▶ **Aim of the exercise**:
Would you write out the records below exactly as given?

▶ **Recorded data**:
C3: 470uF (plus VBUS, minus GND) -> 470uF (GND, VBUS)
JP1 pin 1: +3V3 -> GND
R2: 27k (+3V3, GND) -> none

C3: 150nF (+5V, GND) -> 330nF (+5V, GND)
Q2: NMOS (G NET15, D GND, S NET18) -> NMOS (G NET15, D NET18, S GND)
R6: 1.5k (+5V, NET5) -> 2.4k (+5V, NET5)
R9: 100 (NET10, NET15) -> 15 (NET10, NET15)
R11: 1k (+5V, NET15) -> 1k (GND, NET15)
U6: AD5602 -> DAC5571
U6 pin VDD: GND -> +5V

▶ **Task output**:
C3: 470uF (plus VBUS, minus GND) -> 470uF (GND, VBUS)
JP1 pin 1: +3V3 -> GND
R2: 27k (+3V3, GND) -> none

C3: 150nF (+5V, GND) -> 330nF (+5V, GND)
Q2: NMOS (G NET15, D GND, S NET18) -> NMOS (G NET15, D NET18, S GND)
R6: 1.5k (+5V, NET5) -> 2.4k (+5V, NET5)
R9: 100 (NET10, NET15) -> 15 (NET10, NET15)
R11: 1k (+5V, NET15) -> 1k (GND, NET15)
U6: AD5602 -> DAC5571
U6 pin VDD: GND -> +5V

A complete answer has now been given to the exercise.